### [Work instruction]
Quote the entries word for word. Omit the pictures.
==== Exercise materials
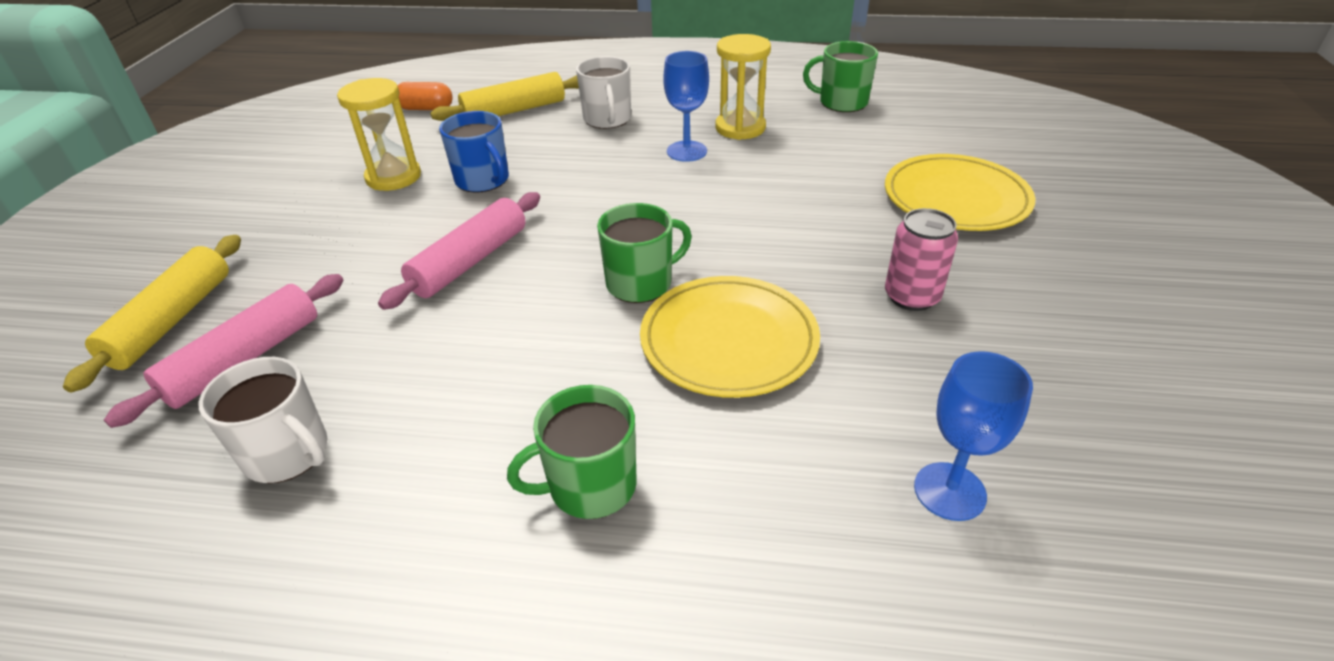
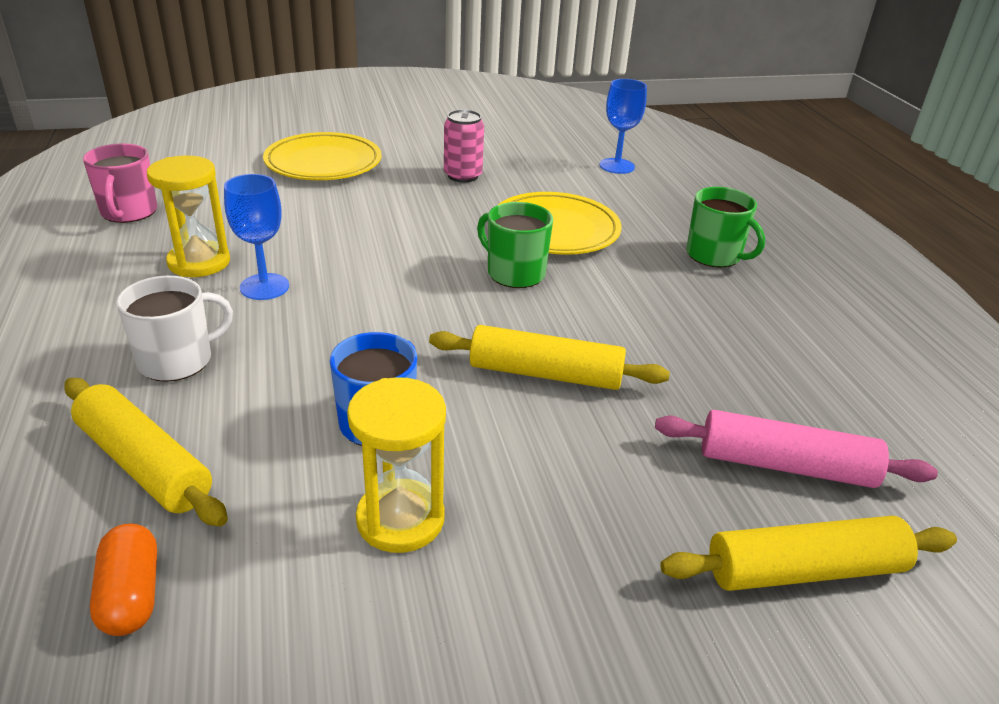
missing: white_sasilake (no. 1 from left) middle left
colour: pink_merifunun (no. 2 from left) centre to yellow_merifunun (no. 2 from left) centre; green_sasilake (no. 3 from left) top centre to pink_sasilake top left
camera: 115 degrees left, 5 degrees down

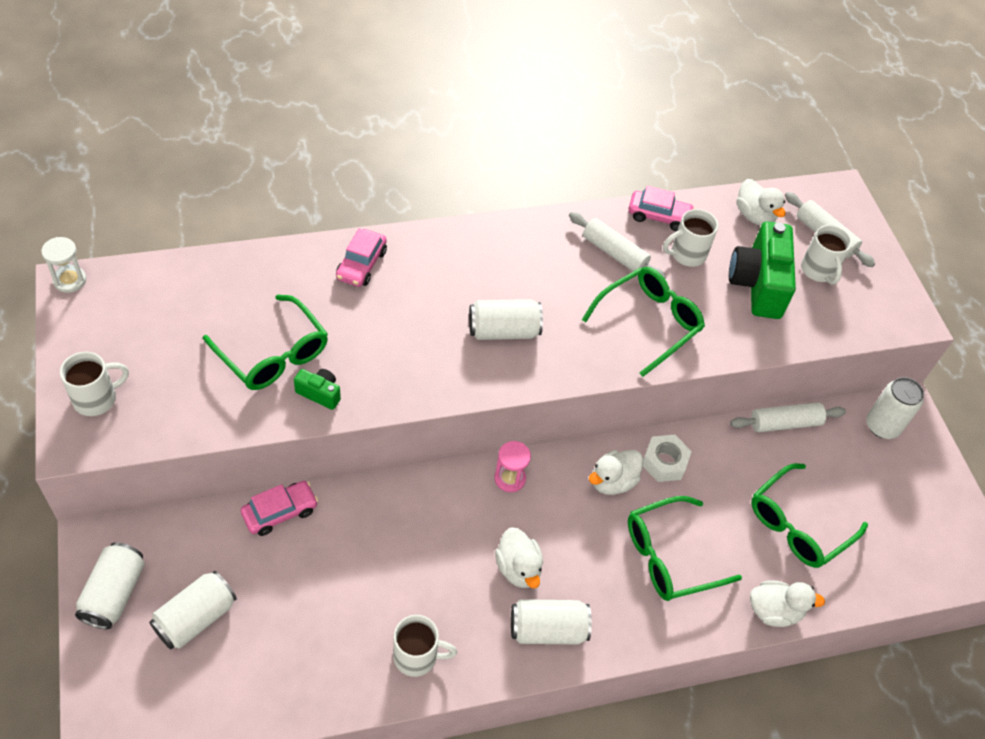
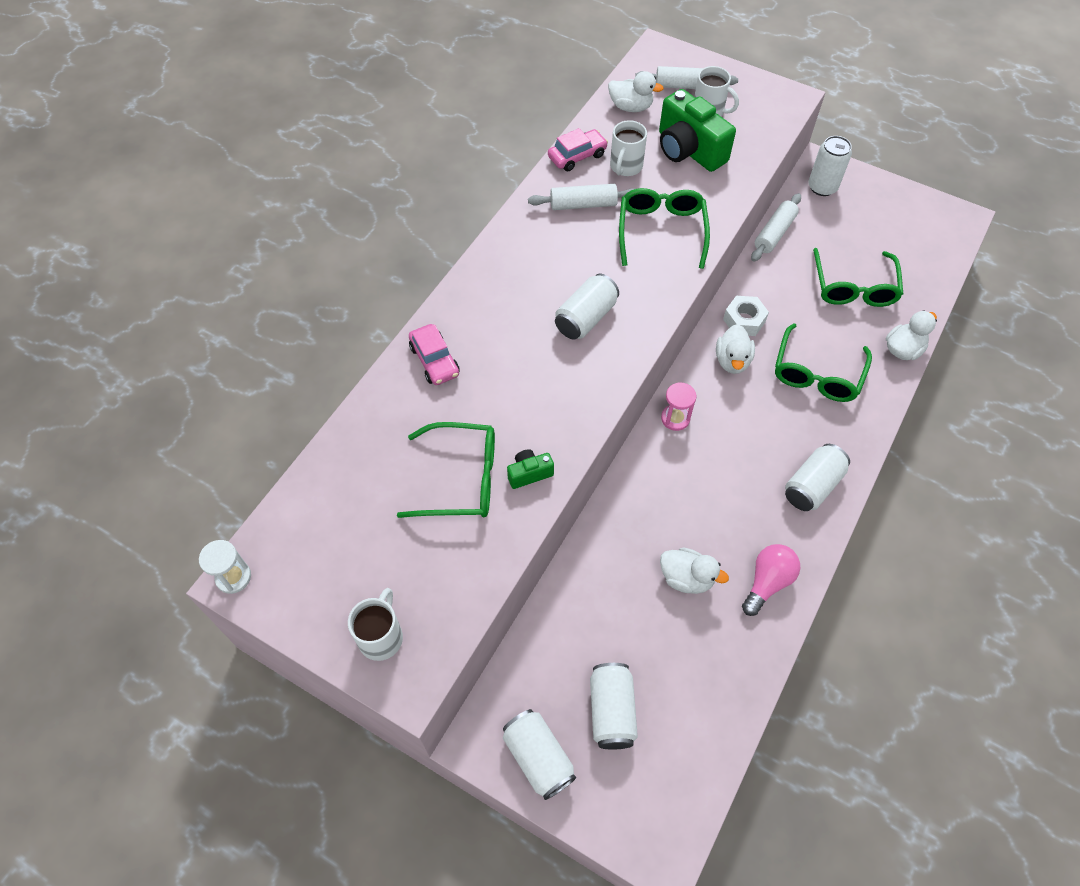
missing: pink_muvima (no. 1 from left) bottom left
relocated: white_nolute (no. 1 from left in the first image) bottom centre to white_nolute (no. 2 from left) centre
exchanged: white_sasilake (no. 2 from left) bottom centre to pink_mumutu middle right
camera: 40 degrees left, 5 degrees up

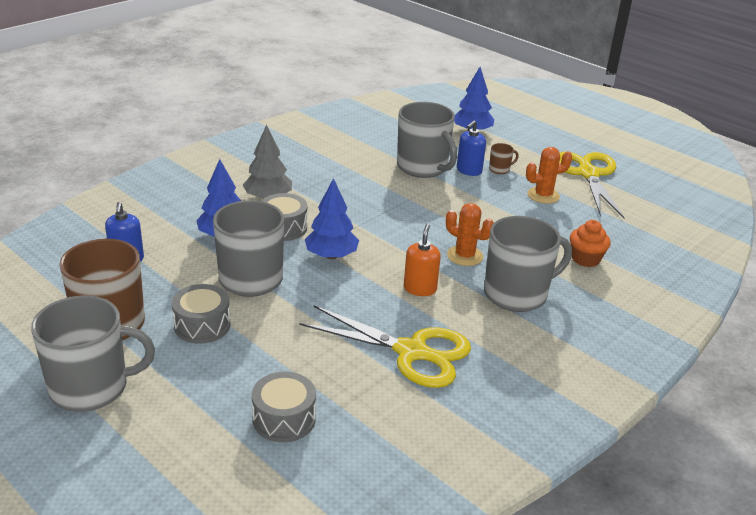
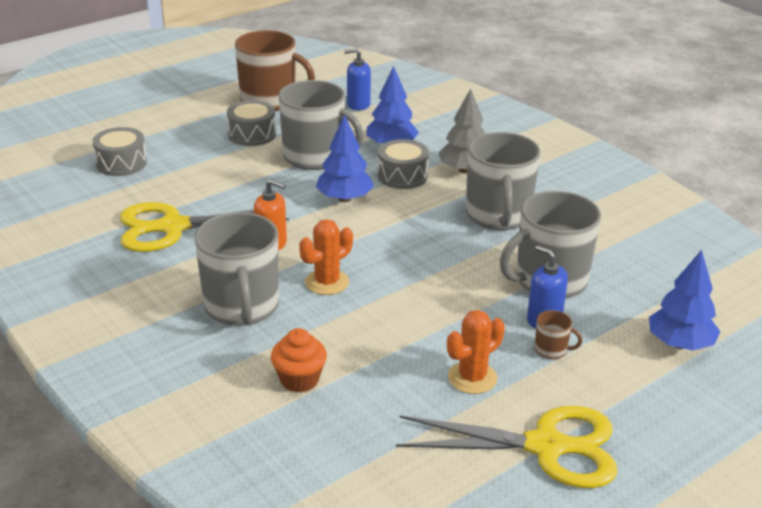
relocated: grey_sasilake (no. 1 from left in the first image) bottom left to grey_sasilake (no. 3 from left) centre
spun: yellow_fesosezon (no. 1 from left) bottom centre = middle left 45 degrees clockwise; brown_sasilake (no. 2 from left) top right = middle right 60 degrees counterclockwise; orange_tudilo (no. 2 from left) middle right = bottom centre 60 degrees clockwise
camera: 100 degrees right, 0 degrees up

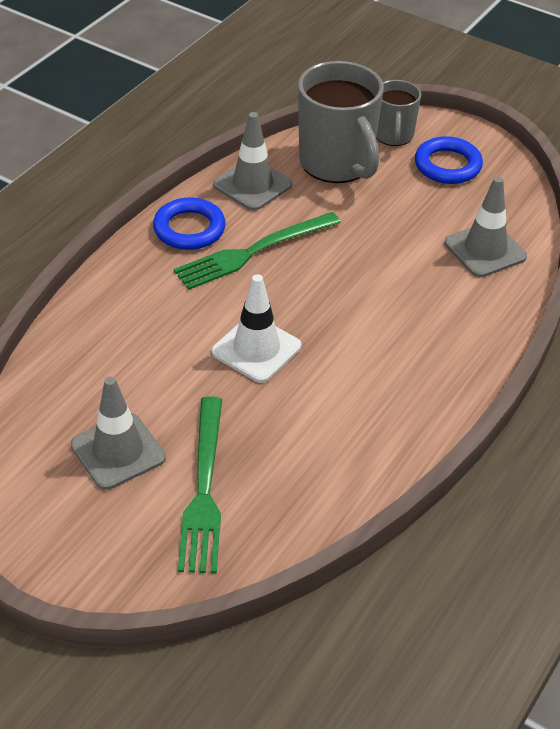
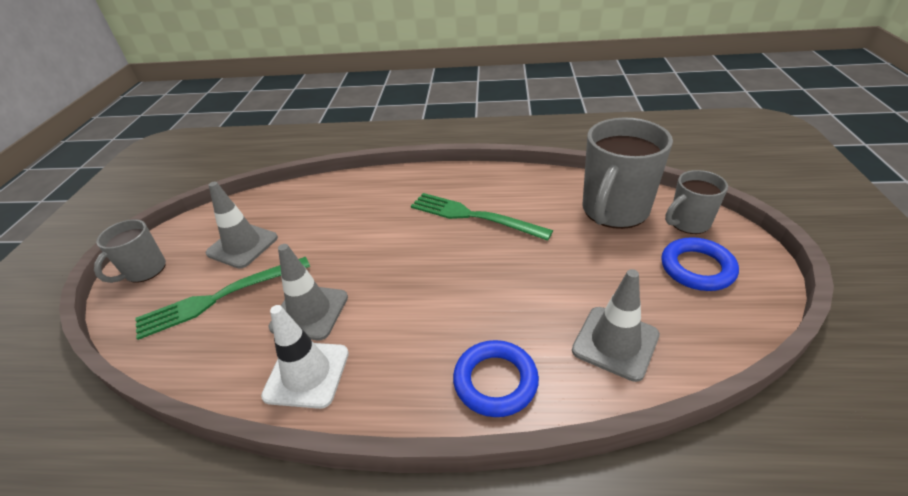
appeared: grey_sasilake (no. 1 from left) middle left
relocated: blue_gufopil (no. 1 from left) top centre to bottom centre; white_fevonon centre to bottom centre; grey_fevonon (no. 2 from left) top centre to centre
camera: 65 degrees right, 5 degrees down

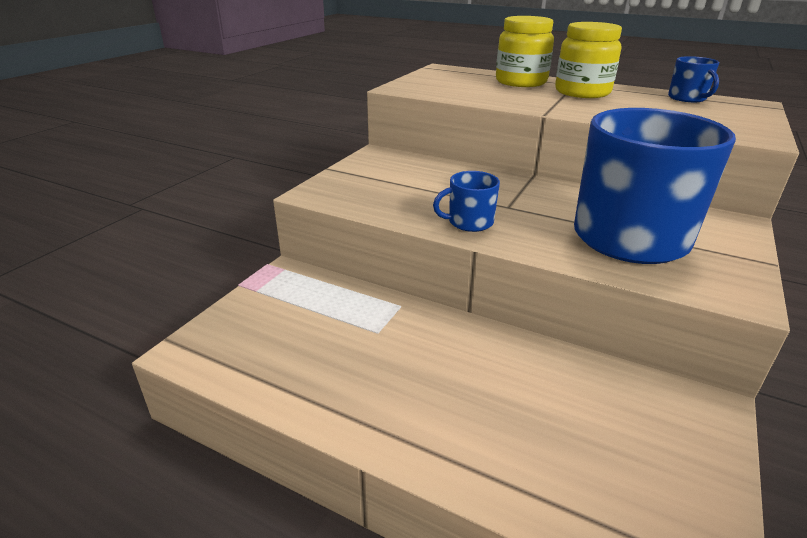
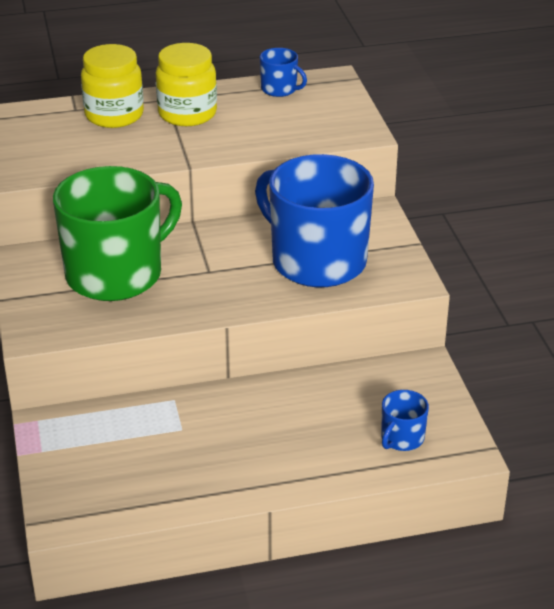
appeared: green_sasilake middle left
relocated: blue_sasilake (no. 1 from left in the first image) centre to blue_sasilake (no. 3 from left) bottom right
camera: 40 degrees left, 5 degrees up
========
### [Answer space]
missing: white_sasilake (no. 1 from left) middle left
colour: pink_merifunun (no. 2 from left) centre to yellow_merifunun (no. 2 from left) centre; green_sasilake (no. 3 from left) top centre to pink_sasilake top left
camera: 115 degrees left, 5 degrees down

missing: pink_muvima (no. 1 from left) bottom left
relocated: white_nolute (no. 1 from left in the first image) bottom centre to white_nolute (no. 2 from left) centre
exchanged: white_sasilake (no. 2 from left) bottom centre to pink_mumutu middle right
camera: 40 degrees left, 5 degrees up

relocated: grey_sasilake (no. 1 from left in the first image) bottom left to grey_sasilake (no. 3 from left) centre
spun: yellow_fesosezon (no. 1 from left) bottom centre = middle left 45 degrees clockwise; brown_sasilake (no. 2 from left) top right = middle right 60 degrees counterclockwise; orange_tudilo (no. 2 from left) middle right = bottom centre 60 degrees clockwise
camera: 100 degrees right, 0 degrees up

appeared: grey_sasilake (no. 1 from left) middle left
relocated: blue_gufopil (no. 1 from left) top centre to bottom centre; white_fevonon centre to bottom centre; grey_fevonon (no. 2 from left) top centre to centre
camera: 65 degrees right, 5 degrees down

appeared: green_sasilake middle left
relocated: blue_sasilake (no. 1 from left in the first image) centre to blue_sasilake (no. 3 from left) bottom right
camera: 40 degrees left, 5 degrees up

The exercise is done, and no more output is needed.